**The problem:** Please give back, word for word, only the lines starting at the one containing "grey car [298,382,350,442] -> none" and ending at the one containing "yellow lemon [507,268,544,307] ->" within the material below.

**Data shown:**
========
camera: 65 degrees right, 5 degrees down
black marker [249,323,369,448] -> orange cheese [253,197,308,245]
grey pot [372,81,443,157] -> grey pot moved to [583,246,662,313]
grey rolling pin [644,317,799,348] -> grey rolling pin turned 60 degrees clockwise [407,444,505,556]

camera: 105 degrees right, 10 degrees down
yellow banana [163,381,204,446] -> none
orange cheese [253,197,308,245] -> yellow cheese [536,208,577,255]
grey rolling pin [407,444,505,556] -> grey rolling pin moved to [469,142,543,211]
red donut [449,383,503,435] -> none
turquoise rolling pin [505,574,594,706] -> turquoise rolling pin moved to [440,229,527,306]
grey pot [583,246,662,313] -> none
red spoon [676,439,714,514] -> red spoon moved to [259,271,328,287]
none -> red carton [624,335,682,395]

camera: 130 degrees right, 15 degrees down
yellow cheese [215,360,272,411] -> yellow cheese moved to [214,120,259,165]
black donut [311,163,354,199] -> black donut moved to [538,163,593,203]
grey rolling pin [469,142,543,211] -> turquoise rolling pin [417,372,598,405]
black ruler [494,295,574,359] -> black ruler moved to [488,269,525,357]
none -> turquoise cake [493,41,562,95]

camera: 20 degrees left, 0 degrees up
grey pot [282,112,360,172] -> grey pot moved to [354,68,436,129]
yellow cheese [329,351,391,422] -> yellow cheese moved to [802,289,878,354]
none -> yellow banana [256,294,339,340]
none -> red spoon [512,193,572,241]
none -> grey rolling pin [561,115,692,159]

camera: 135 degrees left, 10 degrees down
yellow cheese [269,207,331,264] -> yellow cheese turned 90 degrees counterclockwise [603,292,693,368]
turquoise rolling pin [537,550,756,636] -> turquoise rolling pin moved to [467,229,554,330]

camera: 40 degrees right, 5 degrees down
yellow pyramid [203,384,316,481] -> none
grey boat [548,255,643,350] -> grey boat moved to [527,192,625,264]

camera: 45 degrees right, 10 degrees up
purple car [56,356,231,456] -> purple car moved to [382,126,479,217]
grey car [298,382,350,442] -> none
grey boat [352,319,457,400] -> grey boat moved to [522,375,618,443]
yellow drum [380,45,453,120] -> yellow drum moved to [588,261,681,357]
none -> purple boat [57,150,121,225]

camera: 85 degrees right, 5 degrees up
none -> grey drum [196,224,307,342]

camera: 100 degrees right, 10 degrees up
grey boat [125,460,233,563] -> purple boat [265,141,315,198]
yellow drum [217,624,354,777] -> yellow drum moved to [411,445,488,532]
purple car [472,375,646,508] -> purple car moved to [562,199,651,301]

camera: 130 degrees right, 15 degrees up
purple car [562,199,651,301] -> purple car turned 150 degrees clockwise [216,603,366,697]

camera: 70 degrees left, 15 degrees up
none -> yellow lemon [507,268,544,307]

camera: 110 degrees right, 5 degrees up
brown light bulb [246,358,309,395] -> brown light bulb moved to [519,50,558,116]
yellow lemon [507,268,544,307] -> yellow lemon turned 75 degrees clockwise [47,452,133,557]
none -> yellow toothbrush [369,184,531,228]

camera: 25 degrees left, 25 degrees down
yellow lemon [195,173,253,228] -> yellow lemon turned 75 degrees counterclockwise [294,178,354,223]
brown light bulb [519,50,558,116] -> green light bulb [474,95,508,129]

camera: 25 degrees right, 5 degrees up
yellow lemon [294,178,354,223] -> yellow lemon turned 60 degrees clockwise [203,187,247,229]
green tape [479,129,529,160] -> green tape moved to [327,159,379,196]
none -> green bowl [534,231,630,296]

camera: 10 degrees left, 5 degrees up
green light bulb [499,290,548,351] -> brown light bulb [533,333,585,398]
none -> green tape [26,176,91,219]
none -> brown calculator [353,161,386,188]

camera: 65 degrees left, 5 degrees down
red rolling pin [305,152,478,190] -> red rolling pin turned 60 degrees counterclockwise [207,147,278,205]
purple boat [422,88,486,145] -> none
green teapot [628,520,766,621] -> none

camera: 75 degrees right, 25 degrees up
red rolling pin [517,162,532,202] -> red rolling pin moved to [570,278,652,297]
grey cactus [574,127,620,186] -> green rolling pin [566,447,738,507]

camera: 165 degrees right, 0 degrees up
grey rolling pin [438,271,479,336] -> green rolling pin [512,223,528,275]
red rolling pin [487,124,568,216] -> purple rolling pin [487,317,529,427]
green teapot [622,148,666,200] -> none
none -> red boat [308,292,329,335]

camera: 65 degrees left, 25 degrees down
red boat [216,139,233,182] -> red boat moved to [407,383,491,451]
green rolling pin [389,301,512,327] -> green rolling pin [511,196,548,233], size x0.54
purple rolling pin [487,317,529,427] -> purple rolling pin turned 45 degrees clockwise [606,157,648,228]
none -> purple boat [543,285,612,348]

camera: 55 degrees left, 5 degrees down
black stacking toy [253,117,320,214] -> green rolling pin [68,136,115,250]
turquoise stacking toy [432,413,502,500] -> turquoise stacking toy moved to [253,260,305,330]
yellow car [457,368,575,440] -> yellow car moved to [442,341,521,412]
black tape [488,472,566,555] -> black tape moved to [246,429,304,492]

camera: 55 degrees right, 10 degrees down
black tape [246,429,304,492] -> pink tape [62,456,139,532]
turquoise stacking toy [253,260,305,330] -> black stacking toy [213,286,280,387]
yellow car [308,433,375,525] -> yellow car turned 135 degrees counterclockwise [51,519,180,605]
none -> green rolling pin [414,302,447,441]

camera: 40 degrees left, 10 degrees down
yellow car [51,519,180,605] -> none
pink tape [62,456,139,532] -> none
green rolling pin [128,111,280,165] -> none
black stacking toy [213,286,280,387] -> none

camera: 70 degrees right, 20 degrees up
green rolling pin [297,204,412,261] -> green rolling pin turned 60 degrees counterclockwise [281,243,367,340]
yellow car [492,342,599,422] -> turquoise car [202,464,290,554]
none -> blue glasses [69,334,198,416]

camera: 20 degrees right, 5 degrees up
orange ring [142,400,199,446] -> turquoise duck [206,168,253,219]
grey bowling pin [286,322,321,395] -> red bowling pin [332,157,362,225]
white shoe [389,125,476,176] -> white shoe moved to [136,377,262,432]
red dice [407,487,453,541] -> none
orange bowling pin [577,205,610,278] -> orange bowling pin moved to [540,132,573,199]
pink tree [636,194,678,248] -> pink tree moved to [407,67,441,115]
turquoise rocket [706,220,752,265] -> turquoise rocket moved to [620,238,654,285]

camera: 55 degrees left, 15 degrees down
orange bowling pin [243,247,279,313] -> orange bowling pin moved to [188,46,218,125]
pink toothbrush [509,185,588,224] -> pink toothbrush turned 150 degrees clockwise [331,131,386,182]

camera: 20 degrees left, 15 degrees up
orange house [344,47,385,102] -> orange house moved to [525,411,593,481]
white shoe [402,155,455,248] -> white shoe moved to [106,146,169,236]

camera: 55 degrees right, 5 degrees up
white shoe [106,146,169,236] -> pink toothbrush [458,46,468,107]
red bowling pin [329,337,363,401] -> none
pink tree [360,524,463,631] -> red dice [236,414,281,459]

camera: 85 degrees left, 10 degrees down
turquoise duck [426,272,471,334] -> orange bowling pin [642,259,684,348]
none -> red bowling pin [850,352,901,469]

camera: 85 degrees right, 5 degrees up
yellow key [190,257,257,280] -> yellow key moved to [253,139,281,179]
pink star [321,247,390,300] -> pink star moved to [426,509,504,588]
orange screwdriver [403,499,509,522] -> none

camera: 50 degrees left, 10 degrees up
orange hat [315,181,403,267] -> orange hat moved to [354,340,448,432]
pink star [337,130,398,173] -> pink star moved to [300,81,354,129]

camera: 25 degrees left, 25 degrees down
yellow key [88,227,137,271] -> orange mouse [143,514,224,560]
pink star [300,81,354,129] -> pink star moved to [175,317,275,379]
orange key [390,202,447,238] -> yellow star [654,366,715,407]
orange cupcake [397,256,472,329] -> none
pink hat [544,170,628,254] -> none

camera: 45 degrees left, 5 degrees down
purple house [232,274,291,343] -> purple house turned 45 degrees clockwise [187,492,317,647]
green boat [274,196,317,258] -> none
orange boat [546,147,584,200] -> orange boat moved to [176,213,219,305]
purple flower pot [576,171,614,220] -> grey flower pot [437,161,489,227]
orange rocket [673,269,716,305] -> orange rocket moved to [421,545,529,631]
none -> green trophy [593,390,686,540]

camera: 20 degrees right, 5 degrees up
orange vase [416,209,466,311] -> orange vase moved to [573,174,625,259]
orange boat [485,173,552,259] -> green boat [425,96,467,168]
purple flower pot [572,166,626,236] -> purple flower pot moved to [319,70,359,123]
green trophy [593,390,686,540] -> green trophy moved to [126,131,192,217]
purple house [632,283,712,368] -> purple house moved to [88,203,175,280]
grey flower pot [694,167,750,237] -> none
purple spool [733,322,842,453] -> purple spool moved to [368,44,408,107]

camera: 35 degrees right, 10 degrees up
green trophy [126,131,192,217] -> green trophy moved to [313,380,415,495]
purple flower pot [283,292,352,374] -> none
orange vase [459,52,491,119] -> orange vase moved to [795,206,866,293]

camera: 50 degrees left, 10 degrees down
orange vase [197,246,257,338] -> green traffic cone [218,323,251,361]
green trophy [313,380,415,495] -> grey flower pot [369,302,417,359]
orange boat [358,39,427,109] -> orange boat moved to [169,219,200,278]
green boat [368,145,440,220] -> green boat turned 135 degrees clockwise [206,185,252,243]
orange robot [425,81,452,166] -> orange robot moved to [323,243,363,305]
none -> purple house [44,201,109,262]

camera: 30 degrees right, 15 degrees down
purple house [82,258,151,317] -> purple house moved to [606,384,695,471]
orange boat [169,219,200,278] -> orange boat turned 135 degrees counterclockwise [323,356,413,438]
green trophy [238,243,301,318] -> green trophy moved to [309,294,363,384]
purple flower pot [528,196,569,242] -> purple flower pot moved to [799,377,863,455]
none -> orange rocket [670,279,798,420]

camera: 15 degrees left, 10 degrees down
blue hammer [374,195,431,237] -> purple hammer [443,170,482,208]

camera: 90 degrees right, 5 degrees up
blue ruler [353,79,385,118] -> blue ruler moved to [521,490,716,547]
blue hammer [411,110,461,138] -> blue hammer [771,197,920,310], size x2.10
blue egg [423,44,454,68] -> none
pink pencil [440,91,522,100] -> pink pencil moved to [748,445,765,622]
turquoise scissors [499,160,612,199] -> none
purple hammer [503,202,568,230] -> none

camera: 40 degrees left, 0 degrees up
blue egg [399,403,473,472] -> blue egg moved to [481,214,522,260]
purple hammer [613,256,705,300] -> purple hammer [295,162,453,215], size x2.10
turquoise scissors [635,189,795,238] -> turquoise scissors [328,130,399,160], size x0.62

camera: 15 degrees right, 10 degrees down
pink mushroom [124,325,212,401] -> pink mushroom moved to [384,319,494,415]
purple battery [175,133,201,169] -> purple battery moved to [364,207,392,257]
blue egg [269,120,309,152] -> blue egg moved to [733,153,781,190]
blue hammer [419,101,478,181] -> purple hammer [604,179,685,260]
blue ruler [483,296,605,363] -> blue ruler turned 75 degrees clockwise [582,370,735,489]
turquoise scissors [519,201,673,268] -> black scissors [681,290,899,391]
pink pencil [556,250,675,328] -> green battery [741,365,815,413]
========
**Solution to the exercise:**
grey car [298,382,350,442] -> none
grey boat [352,319,457,400] -> grey boat moved to [522,375,618,443]
yellow drum [380,45,453,120] -> yellow drum moved to [588,261,681,357]
none -> purple boat [57,150,121,225]

camera: 85 degrees right, 5 degrees up
none -> grey drum [196,224,307,342]

camera: 100 degrees right, 10 degrees up
grey boat [125,460,233,563] -> purple boat [265,141,315,198]
yellow drum [217,624,354,777] -> yellow drum moved to [411,445,488,532]
purple car [472,375,646,508] -> purple car moved to [562,199,651,301]

camera: 130 degrees right, 15 degrees up
purple car [562,199,651,301] -> purple car turned 150 degrees clockwise [216,603,366,697]

camera: 70 degrees left, 15 degrees up
none -> yellow lemon [507,268,544,307]

camera: 110 degrees right, 5 degrees up
brown light bulb [246,358,309,395] -> brown light bulb moved to [519,50,558,116]
yellow lemon [507,268,544,307] -> yellow lemon turned 75 degrees clockwise [47,452,133,557]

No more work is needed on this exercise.